> Supplied material

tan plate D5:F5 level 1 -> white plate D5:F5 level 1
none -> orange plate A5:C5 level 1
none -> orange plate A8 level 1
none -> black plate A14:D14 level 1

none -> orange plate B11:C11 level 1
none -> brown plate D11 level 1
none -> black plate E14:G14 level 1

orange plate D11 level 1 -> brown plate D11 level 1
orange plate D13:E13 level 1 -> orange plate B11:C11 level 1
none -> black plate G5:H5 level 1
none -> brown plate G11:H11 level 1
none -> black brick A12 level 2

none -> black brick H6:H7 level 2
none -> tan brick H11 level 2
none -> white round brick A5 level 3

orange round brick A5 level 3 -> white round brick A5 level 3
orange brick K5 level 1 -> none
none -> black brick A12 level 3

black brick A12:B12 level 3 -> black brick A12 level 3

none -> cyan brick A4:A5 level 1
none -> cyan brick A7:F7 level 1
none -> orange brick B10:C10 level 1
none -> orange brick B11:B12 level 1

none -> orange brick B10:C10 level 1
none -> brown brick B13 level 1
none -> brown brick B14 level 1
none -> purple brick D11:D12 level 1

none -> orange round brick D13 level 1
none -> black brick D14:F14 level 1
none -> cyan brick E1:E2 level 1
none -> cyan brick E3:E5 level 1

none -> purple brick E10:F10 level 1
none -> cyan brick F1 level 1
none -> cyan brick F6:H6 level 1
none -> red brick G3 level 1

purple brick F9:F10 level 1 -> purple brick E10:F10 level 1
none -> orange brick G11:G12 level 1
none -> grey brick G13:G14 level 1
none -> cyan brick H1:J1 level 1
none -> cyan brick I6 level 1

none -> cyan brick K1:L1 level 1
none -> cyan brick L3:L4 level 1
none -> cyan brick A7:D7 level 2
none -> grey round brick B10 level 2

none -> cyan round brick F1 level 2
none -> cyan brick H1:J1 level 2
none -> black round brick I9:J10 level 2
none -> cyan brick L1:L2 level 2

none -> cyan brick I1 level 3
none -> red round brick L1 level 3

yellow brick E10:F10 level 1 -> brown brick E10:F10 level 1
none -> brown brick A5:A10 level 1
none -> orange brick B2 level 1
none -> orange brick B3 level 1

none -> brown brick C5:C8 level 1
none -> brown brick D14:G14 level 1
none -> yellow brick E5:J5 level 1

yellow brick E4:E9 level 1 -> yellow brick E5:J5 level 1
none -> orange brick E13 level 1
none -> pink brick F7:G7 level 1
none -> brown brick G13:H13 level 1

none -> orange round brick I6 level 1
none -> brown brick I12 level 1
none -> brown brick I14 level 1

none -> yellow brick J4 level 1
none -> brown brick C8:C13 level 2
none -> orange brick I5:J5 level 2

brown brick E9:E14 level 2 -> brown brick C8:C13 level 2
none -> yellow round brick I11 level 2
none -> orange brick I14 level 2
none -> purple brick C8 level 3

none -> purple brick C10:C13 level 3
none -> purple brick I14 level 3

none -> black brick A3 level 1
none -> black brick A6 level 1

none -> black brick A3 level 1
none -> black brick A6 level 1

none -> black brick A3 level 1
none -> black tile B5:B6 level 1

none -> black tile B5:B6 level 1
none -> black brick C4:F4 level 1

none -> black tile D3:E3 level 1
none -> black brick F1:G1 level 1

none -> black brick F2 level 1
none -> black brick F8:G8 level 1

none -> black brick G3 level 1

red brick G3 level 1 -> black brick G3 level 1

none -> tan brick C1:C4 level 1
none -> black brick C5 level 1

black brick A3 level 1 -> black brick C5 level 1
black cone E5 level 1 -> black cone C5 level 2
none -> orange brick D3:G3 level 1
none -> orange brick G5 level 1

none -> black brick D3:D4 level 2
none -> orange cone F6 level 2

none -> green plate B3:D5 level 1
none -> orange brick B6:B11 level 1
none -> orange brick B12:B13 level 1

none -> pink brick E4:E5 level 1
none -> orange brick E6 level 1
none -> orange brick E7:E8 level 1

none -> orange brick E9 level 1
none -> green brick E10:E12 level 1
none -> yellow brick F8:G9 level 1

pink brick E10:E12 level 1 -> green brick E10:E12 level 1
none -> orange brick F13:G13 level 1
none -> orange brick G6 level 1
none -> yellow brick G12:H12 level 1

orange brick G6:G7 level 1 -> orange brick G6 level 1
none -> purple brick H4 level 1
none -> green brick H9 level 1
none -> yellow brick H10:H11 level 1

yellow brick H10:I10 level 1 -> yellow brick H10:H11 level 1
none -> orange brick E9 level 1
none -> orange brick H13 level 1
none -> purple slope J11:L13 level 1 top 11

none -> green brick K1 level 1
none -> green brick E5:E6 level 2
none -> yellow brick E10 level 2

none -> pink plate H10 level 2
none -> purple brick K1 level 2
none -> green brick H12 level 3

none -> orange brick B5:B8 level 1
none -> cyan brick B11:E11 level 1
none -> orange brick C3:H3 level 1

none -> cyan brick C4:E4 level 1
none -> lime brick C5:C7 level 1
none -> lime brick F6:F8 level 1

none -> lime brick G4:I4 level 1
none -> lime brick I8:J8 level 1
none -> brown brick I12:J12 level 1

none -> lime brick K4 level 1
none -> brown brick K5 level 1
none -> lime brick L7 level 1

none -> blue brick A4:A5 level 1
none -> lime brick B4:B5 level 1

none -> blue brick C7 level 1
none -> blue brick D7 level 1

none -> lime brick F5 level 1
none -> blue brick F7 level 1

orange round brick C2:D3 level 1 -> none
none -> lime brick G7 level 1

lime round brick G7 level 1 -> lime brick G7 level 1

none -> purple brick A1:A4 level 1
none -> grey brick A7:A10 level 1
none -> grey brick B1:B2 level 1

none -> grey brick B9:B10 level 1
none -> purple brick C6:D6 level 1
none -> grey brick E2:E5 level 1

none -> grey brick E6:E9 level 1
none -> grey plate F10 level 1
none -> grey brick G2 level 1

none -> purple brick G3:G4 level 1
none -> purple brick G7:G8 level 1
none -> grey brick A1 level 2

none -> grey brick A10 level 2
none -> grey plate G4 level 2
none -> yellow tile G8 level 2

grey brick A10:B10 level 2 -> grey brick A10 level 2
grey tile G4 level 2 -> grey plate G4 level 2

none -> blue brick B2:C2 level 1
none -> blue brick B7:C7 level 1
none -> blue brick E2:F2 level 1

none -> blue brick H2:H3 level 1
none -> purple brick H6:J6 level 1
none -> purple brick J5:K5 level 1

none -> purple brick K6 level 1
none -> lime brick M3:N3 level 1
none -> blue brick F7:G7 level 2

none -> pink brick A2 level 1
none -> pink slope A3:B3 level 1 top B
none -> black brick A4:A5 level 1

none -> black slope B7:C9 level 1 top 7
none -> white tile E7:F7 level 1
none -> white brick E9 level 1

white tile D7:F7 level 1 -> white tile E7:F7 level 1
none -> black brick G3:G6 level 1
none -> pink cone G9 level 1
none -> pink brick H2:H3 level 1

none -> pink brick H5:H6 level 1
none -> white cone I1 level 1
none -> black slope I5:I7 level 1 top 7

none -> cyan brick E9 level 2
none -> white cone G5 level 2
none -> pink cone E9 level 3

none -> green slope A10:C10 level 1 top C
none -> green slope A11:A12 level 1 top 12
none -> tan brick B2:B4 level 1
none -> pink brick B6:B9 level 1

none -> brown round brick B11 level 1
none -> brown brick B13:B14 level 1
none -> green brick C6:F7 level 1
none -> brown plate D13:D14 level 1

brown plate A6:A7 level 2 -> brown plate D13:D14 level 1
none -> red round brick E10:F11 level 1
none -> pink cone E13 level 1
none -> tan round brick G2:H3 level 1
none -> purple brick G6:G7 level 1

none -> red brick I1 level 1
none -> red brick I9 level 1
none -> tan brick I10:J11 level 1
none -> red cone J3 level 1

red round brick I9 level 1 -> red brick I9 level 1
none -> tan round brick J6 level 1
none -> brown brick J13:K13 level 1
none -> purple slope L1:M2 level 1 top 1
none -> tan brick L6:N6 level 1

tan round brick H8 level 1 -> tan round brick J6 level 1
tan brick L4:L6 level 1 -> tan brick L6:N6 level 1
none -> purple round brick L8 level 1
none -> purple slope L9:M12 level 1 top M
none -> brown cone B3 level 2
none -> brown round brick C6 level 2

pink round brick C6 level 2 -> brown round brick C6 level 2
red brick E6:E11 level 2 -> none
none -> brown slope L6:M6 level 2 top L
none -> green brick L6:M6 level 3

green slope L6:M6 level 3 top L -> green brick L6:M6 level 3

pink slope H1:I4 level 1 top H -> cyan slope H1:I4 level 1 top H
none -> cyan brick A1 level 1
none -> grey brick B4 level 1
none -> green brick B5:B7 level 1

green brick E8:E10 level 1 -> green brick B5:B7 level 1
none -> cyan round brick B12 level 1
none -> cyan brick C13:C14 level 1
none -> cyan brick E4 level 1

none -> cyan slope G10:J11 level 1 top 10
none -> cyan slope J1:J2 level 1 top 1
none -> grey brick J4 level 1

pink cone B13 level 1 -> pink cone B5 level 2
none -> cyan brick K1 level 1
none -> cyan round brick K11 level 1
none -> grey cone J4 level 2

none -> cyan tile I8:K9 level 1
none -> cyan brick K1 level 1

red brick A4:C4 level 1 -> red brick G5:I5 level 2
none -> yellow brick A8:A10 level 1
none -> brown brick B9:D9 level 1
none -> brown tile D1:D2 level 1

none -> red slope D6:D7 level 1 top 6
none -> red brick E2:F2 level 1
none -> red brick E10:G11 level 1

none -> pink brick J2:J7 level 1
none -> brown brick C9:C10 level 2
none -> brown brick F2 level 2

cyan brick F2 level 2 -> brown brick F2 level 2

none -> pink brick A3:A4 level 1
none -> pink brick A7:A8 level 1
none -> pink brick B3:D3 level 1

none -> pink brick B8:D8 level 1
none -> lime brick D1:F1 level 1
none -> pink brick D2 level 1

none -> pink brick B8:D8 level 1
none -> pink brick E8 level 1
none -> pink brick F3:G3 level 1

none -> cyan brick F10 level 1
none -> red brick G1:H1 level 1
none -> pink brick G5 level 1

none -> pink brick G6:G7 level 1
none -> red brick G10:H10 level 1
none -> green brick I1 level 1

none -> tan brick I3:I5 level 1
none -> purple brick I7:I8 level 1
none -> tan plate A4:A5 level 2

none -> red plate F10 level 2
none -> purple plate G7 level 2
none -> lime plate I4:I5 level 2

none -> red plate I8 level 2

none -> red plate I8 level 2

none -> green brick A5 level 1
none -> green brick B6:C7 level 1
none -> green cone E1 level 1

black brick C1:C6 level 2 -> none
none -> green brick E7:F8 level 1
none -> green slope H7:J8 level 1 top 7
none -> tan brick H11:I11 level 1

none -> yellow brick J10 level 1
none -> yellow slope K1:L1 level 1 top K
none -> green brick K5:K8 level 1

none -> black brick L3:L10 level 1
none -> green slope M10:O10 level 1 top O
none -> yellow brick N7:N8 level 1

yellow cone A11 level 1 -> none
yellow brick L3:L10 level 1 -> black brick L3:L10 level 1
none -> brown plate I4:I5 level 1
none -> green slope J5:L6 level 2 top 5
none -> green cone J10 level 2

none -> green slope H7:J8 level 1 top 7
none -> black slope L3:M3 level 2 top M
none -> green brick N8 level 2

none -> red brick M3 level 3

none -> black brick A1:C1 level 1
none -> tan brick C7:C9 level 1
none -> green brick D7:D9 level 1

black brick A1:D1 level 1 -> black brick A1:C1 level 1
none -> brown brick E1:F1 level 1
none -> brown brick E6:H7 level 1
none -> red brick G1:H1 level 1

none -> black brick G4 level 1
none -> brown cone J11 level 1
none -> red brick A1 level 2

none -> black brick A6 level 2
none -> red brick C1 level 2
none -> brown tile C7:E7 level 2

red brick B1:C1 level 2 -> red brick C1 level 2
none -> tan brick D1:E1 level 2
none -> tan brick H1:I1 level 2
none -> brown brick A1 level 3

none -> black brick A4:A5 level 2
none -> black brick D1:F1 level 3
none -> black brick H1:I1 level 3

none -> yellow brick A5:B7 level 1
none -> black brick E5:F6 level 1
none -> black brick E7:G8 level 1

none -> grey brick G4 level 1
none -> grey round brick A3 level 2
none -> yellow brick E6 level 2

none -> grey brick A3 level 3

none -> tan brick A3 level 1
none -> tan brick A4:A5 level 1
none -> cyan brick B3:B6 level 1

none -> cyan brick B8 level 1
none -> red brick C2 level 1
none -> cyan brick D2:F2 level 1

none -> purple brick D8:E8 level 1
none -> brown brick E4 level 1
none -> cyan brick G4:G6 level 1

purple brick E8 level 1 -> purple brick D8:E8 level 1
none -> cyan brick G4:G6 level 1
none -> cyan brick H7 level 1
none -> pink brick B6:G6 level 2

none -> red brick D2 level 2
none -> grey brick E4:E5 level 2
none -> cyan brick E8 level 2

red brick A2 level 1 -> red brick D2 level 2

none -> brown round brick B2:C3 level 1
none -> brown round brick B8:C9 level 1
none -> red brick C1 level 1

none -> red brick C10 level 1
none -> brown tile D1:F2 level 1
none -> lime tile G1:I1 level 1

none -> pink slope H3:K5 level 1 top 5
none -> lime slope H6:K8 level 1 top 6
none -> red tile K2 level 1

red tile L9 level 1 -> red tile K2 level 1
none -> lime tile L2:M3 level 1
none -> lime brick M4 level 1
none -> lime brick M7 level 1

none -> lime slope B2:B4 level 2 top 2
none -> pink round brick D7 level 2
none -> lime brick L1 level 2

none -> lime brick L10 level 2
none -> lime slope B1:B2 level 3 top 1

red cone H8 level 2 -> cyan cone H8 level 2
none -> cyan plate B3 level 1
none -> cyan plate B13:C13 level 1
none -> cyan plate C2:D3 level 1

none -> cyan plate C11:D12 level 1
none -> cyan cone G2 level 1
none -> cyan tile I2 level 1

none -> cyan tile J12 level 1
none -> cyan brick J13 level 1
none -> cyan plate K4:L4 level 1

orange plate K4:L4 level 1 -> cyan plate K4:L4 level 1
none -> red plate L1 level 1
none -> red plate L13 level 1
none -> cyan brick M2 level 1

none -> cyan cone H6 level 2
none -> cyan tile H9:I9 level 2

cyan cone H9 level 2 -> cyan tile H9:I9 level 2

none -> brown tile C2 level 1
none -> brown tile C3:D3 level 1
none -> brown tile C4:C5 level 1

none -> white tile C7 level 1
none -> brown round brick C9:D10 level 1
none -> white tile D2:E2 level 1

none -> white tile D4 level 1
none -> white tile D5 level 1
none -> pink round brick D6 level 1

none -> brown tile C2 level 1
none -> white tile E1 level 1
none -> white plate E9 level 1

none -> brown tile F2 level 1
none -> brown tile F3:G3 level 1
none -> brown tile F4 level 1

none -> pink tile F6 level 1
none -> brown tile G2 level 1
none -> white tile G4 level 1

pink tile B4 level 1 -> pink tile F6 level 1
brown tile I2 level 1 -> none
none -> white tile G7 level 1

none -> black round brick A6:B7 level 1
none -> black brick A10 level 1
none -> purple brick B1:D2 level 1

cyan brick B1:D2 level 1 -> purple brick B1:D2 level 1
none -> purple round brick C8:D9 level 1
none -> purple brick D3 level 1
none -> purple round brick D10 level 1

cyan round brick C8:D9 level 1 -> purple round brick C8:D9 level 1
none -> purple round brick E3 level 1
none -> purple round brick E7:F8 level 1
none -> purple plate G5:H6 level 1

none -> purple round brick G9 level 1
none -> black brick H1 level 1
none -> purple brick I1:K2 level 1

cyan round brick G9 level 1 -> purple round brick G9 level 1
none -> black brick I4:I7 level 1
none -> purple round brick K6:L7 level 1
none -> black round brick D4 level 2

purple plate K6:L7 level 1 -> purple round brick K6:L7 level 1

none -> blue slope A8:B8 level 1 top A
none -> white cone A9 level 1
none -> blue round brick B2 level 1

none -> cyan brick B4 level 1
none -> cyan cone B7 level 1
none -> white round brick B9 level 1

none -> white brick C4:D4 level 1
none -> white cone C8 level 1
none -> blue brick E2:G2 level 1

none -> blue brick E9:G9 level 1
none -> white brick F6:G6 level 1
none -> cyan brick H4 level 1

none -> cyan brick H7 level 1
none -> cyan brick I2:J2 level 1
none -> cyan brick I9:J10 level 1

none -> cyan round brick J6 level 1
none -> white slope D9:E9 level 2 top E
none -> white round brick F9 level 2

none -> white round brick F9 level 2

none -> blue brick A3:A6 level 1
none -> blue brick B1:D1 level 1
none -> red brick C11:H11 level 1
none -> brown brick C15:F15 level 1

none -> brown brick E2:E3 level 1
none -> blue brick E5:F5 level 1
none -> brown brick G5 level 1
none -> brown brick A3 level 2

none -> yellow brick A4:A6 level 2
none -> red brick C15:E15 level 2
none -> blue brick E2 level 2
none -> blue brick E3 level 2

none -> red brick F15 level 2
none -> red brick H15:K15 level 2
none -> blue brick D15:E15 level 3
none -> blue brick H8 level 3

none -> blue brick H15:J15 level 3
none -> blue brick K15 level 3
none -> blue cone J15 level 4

> Aim of the exercise
Only the lines from the start of the listing through the line with "none -> brown plate G11:H11 level 1" should be repeated, each exactly as it stands.

> Answer area
tan plate D5:F5 level 1 -> white plate D5:F5 level 1
none -> orange plate A5:C5 level 1
none -> orange plate A8 level 1
none -> black plate A14:D14 level 1

none -> orange plate B11:C11 level 1
none -> brown plate D11 level 1
none -> black plate E14:G14 level 1

orange plate D11 level 1 -> brown plate D11 level 1
orange plate D13:E13 level 1 -> orange plate B11:C11 level 1
none -> black plate G5:H5 level 1
none -> brown plate G11:H11 level 1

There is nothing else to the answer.